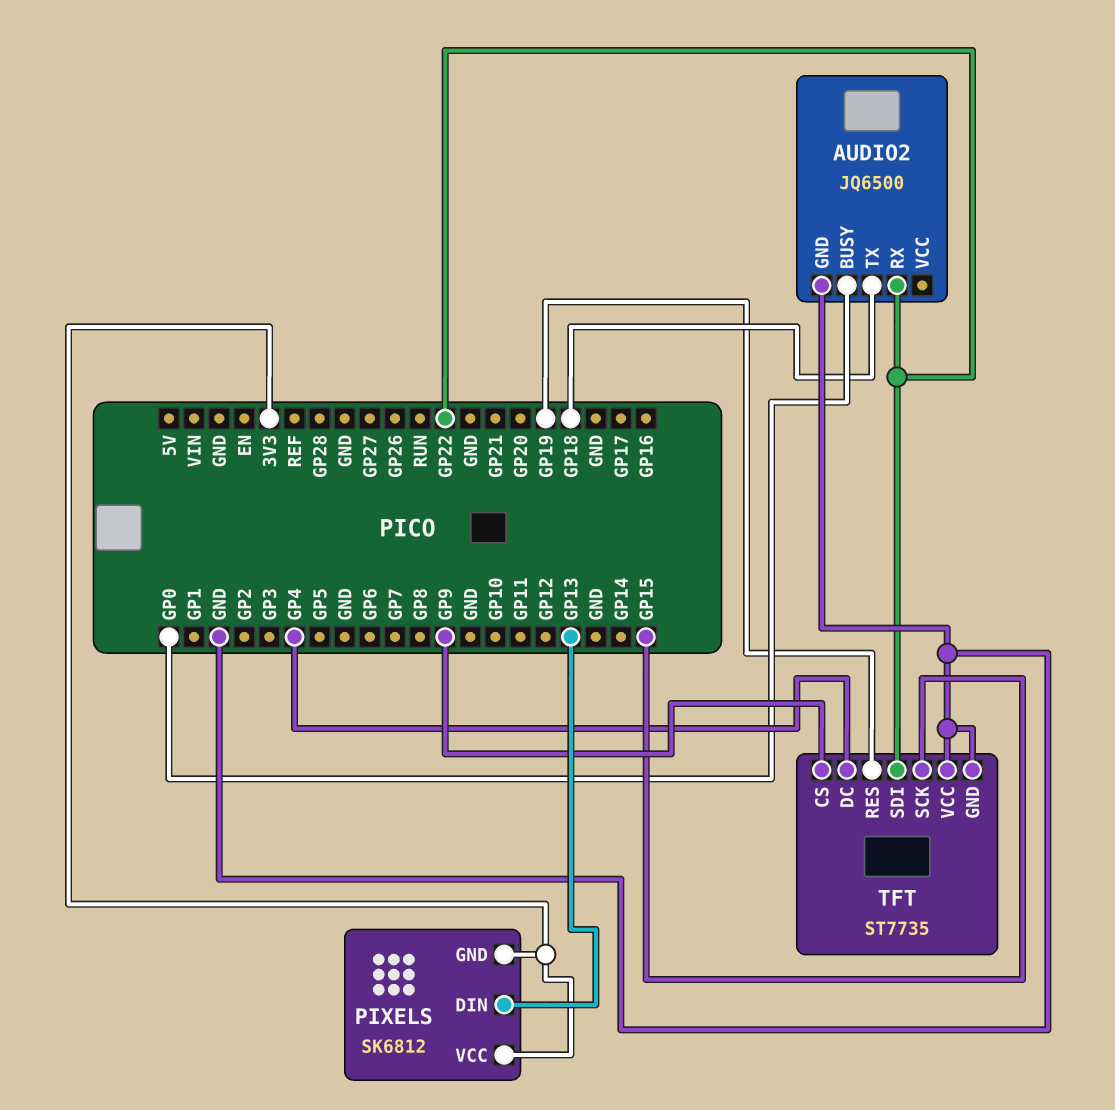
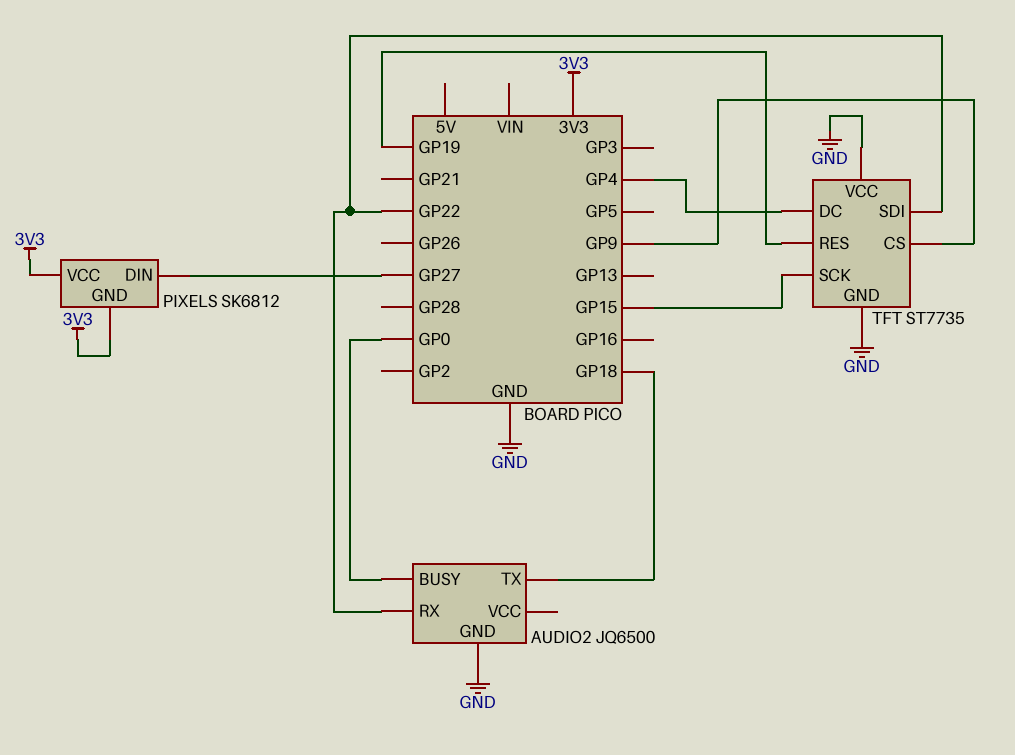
PIXELS pin DIN: GP13 -> GP27

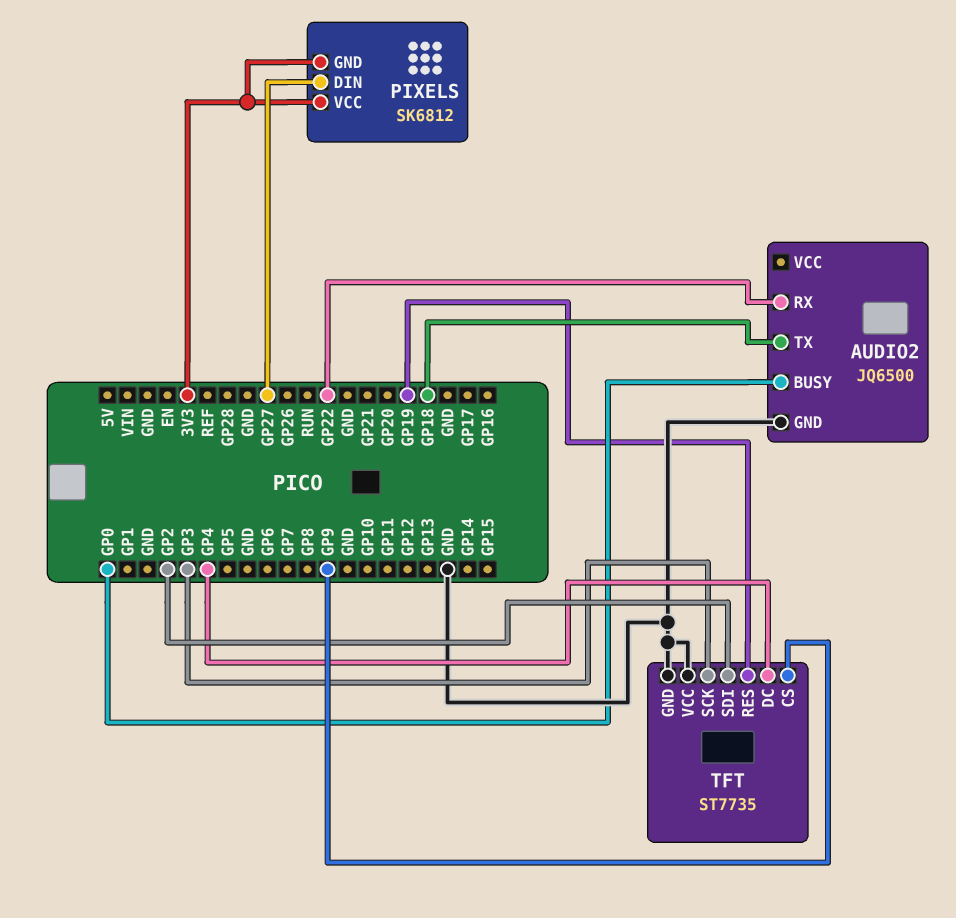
TFT pin SCK: GP15 -> GP3
TFT pin SDI: GP22 -> GP2

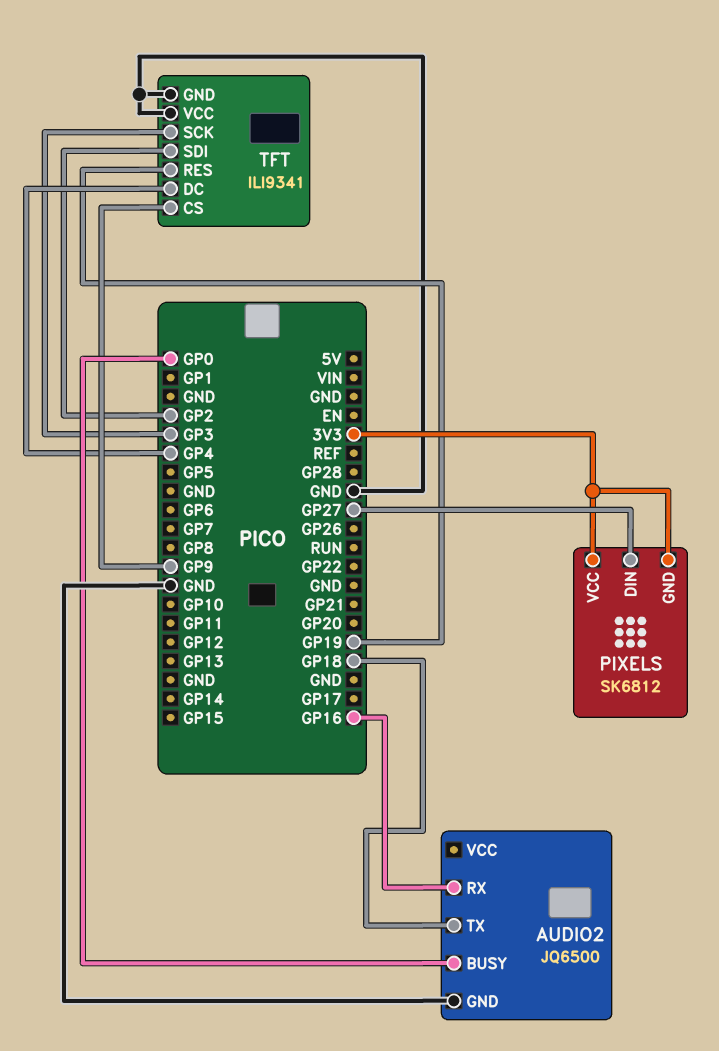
AUDIO2 pin RX: GP22 -> GP16
TFT: ST7735 -> ILI9341

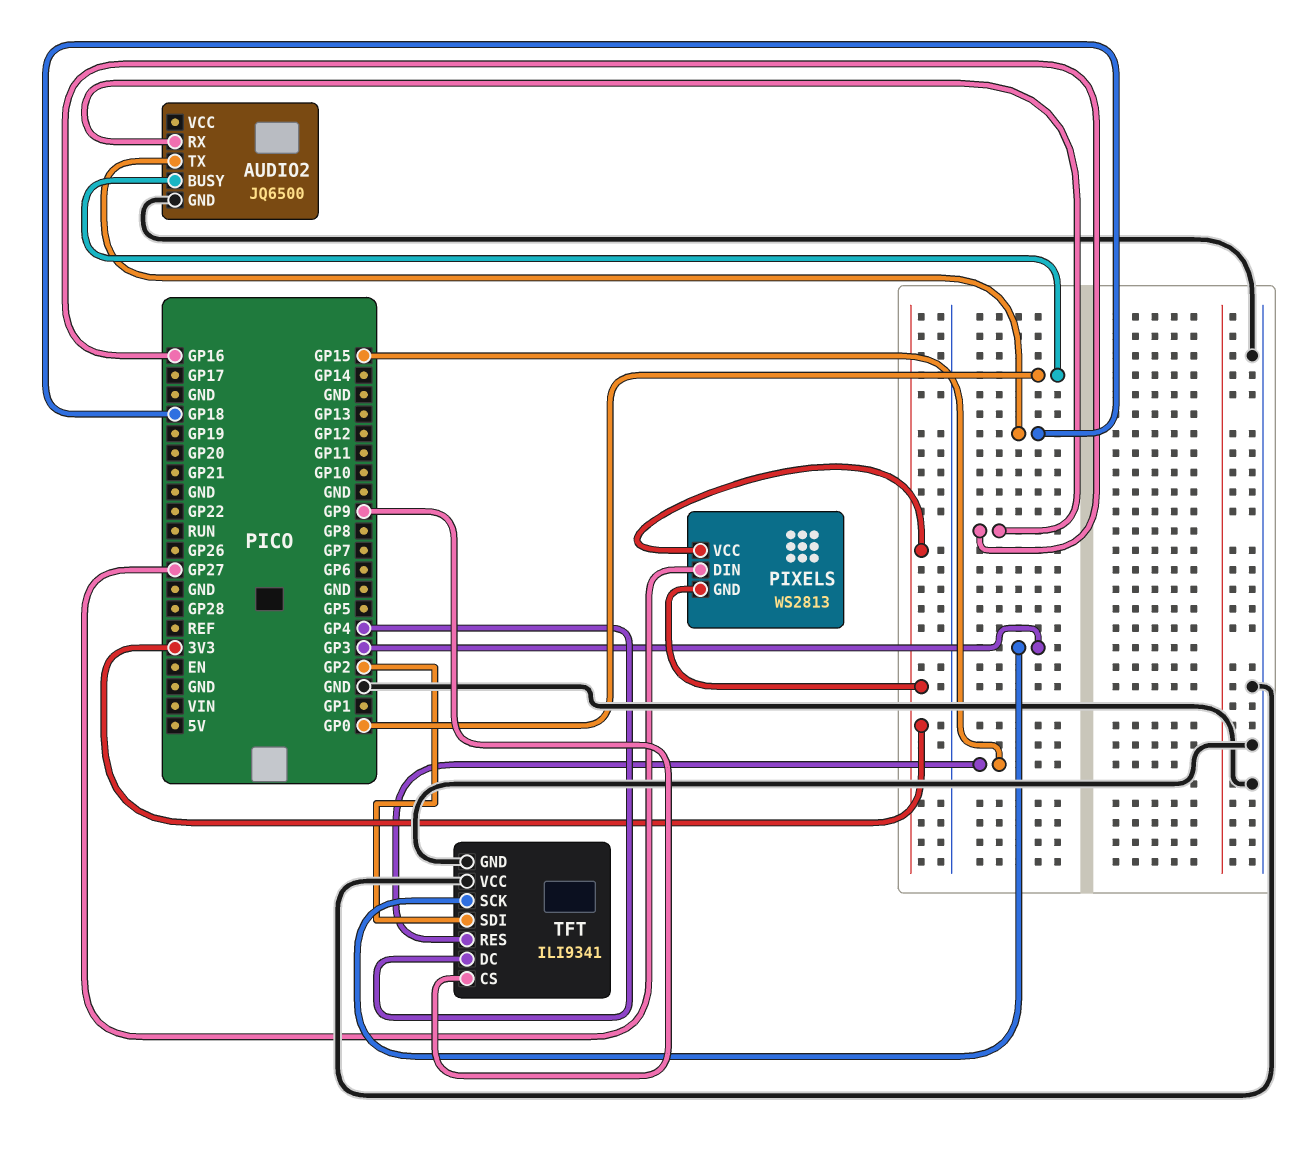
PIXELS: SK6812 -> WS2813
TFT pin RES: GP19 -> GP15

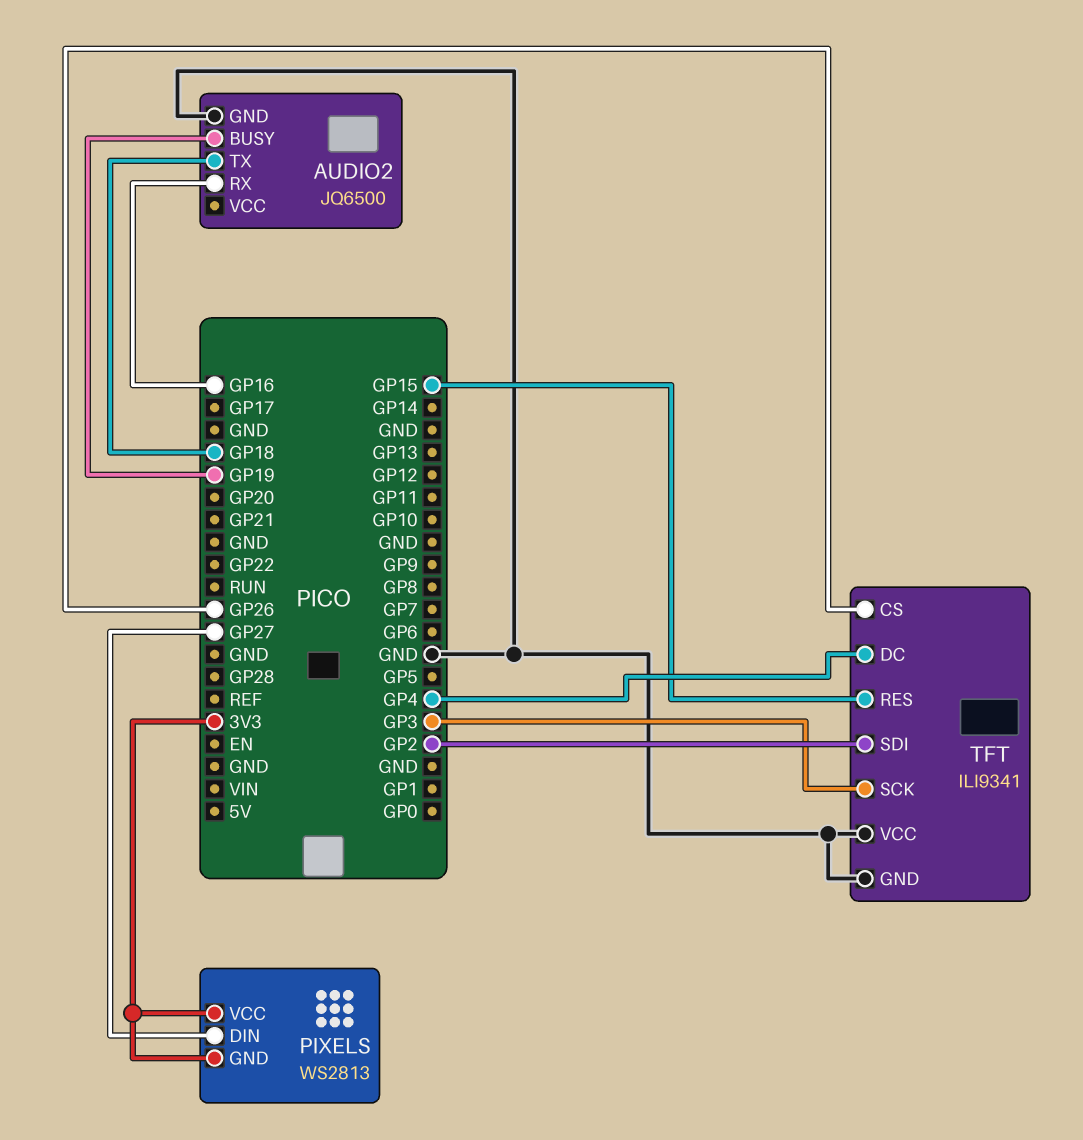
AUDIO2 pin BUSY: GP0 -> GP19
TFT pin CS: GP9 -> GP26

——

Directions ::
Would you copy out the data exactly, leaving every picture out?

Task result ::
PIXELS pin DIN: GP13 -> GP27

TFT pin SCK: GP15 -> GP3
TFT pin SDI: GP22 -> GP2

AUDIO2 pin RX: GP22 -> GP16
TFT: ST7735 -> ILI9341

PIXELS: SK6812 -> WS2813
TFT pin RES: GP19 -> GP15

AUDIO2 pin BUSY: GP0 -> GP19
TFT pin CS: GP9 -> GP26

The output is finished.